■ **TO DO**
Search the records below for the string "DGND", and report each line that contains it.

Structured diff data
__________
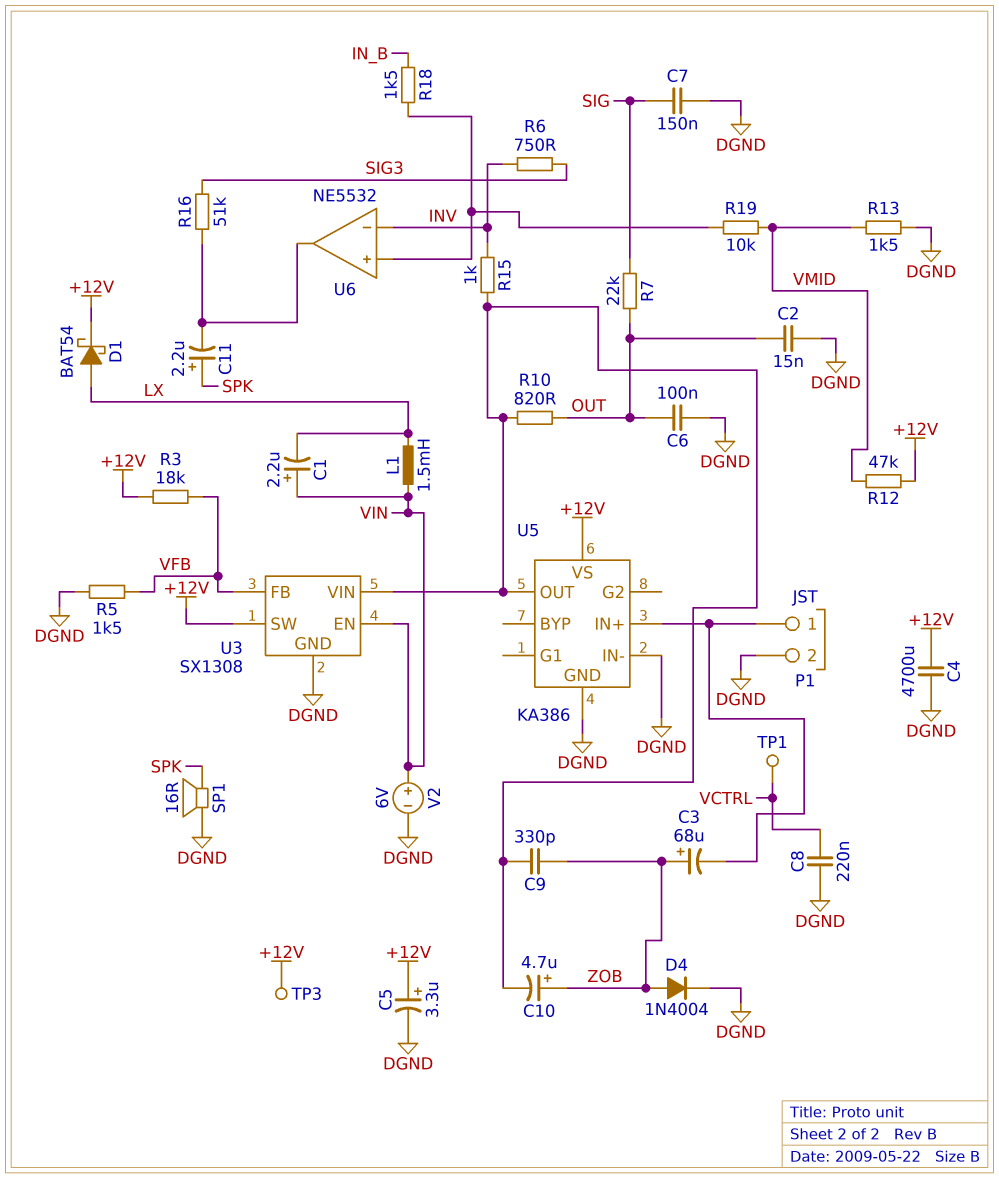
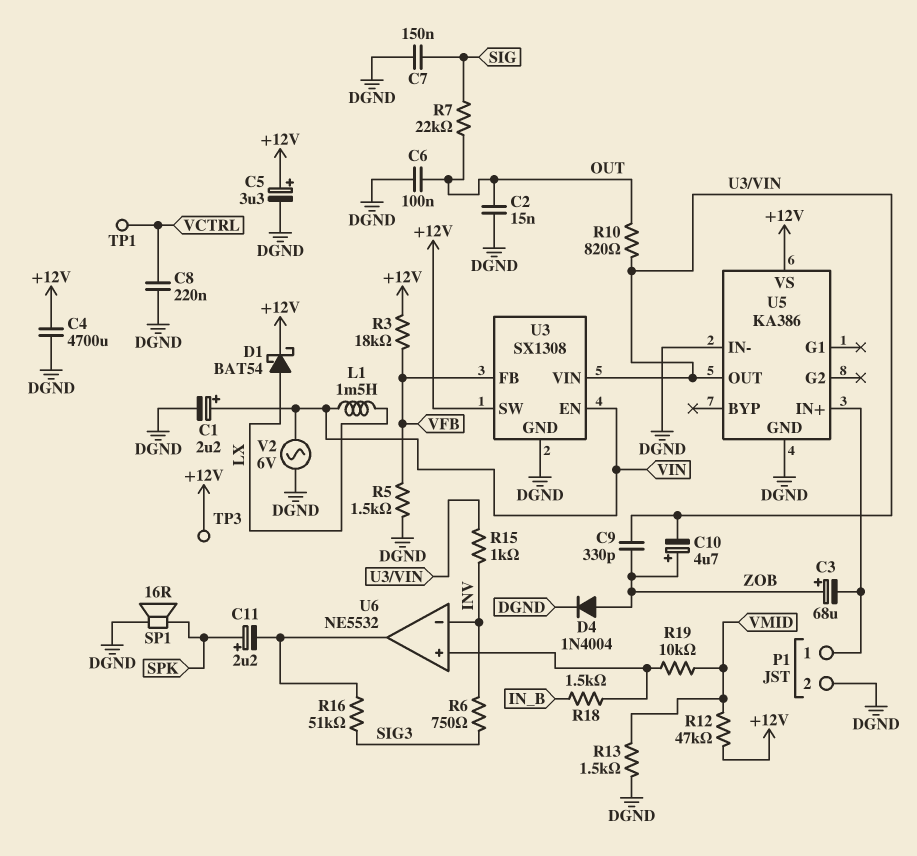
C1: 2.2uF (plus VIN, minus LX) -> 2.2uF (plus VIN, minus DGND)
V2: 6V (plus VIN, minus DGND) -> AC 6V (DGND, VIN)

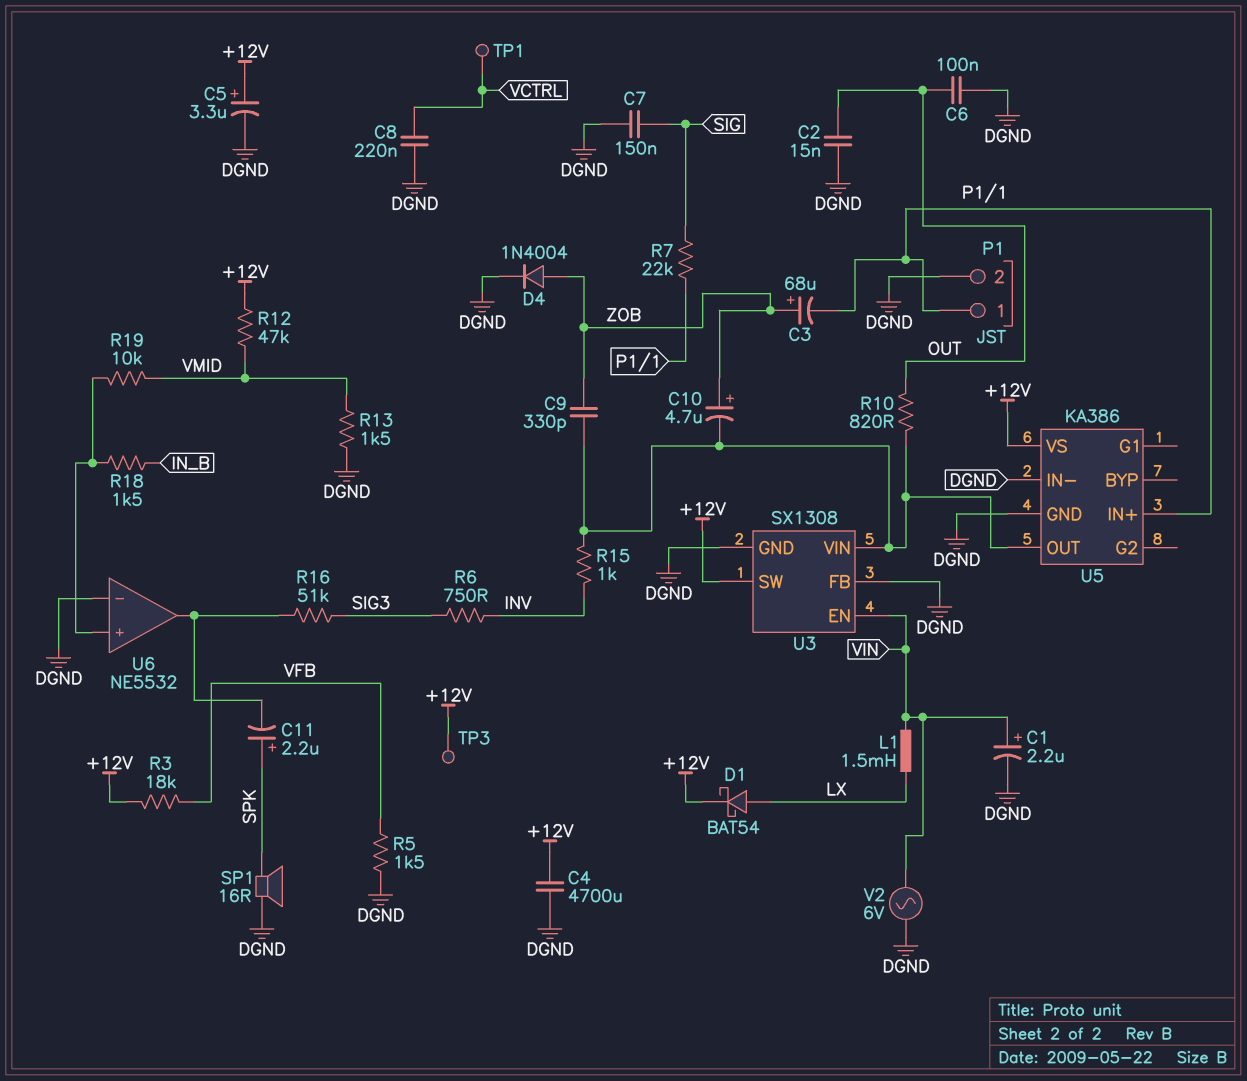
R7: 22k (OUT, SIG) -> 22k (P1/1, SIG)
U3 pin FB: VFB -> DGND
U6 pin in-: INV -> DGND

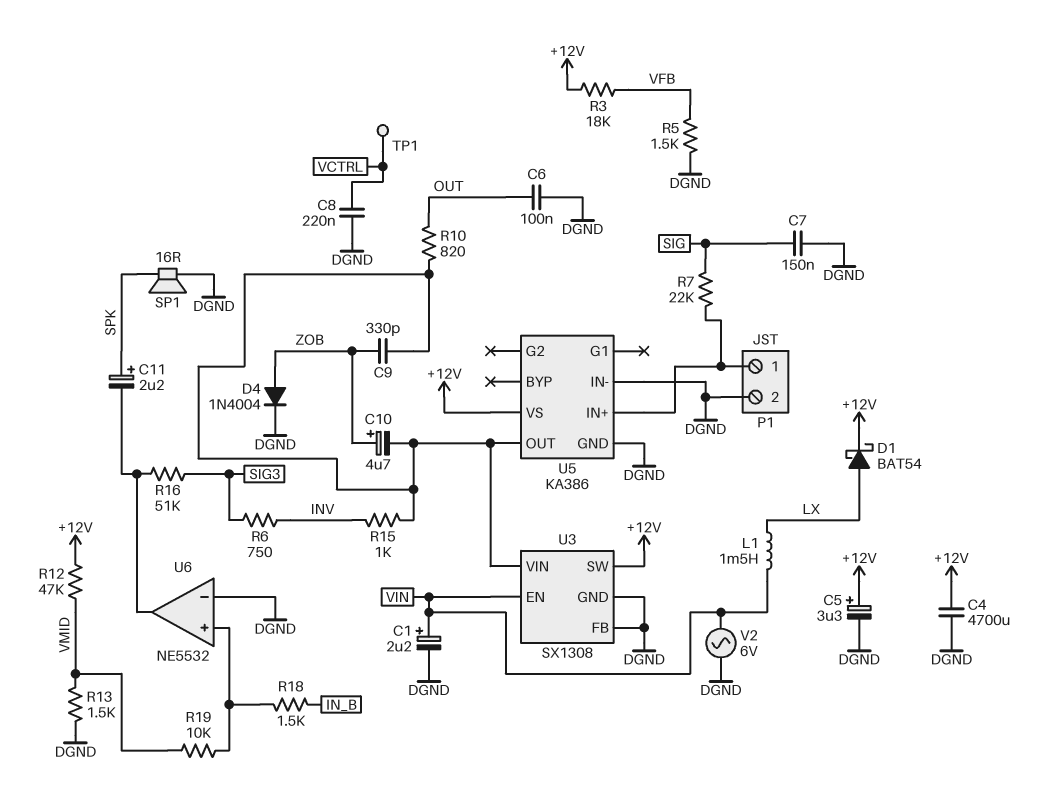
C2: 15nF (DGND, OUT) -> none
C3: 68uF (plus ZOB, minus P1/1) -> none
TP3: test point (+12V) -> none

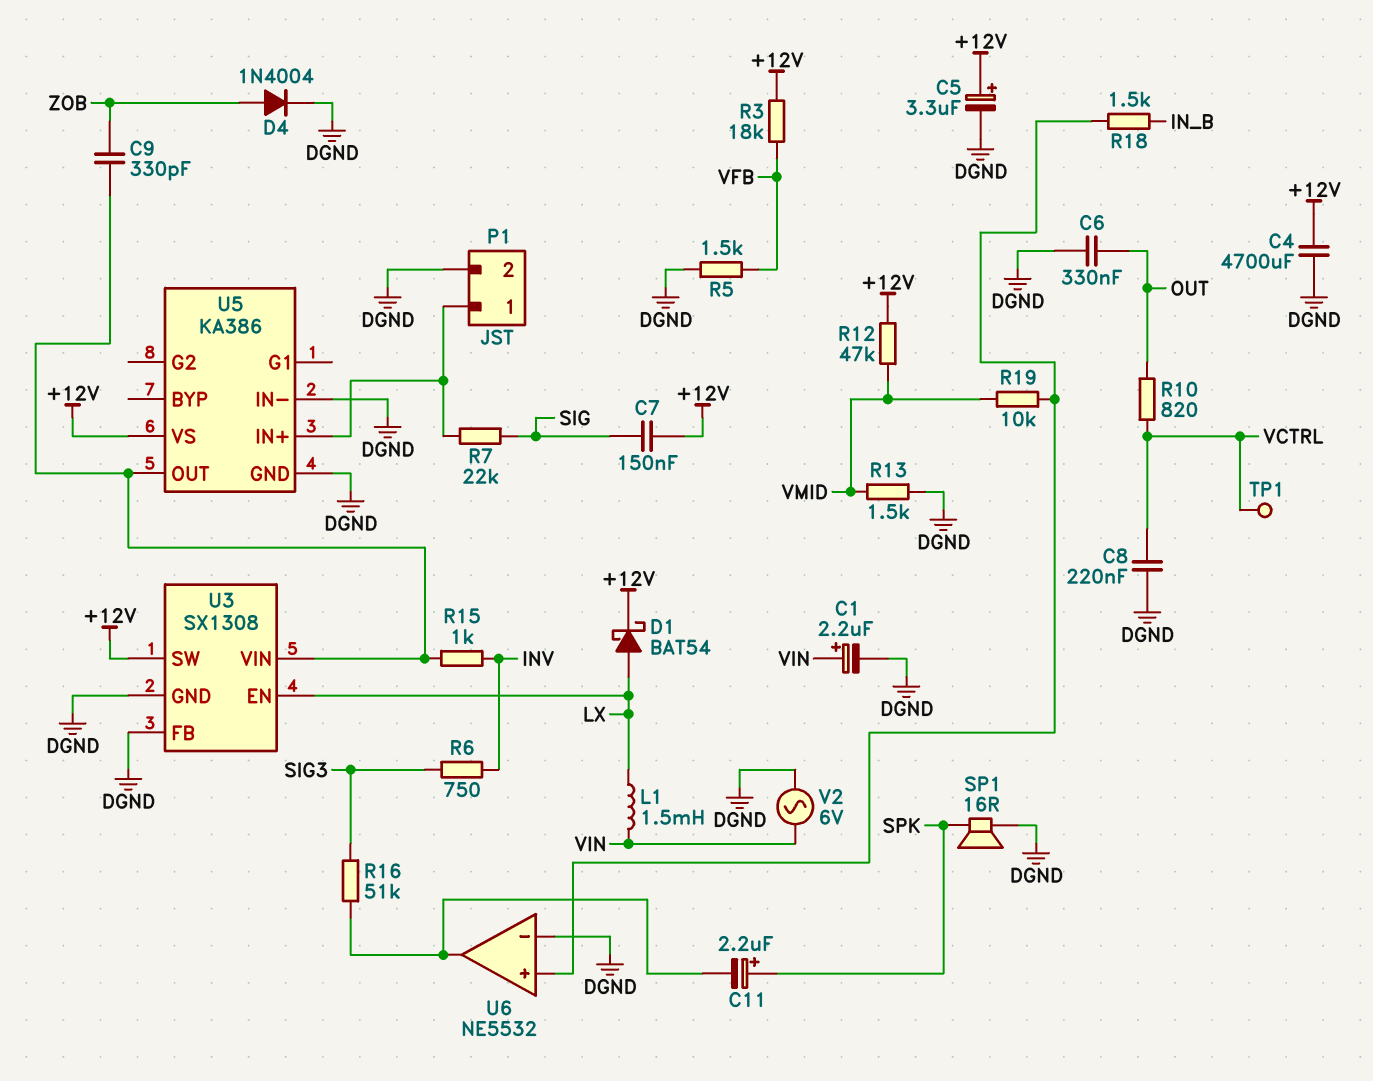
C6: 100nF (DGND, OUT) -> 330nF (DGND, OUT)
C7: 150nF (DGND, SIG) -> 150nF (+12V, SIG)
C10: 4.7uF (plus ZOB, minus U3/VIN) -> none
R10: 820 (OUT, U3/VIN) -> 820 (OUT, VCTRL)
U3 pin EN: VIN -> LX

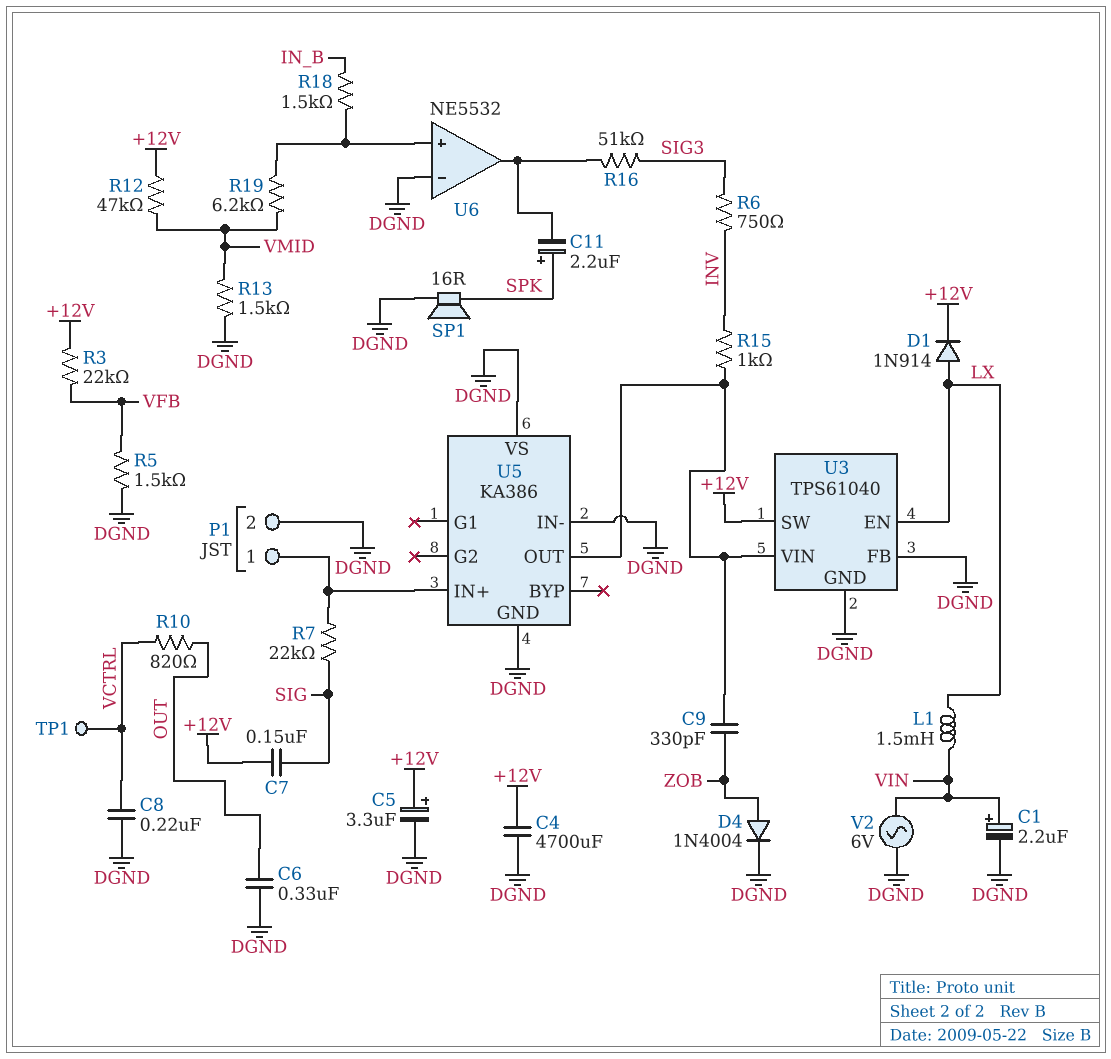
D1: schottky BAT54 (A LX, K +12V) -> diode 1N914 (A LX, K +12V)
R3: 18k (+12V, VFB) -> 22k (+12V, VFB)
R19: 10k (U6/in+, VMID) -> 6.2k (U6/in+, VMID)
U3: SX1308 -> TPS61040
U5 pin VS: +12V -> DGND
__________
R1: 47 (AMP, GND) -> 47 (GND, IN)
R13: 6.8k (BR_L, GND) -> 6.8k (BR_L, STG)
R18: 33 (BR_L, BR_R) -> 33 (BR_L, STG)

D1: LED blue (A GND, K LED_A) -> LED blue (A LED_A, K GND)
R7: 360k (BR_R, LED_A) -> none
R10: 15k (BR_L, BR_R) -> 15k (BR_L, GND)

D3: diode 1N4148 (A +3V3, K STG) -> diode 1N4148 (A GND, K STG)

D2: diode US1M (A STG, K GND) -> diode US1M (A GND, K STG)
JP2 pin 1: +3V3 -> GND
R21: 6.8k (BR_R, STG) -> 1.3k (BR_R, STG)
__________
■ **RESULT FOR THIS TASK**
C1: 2.2uF (plus VIN, minus LX) -> 2.2uF (plus VIN, minus DGND)
V2: 6V (plus VIN, minus DGND) -> AC 6V (DGND, VIN)
U3 pin FB: VFB -> DGND
U6 pin in-: INV -> DGND
C2: 15nF (DGND, OUT) -> none
C6: 100nF (DGND, OUT) -> 330nF (DGND, OUT)
C7: 150nF (DGND, SIG) -> 150nF (+12V, SIG)
U5 pin VS: +12V -> DGND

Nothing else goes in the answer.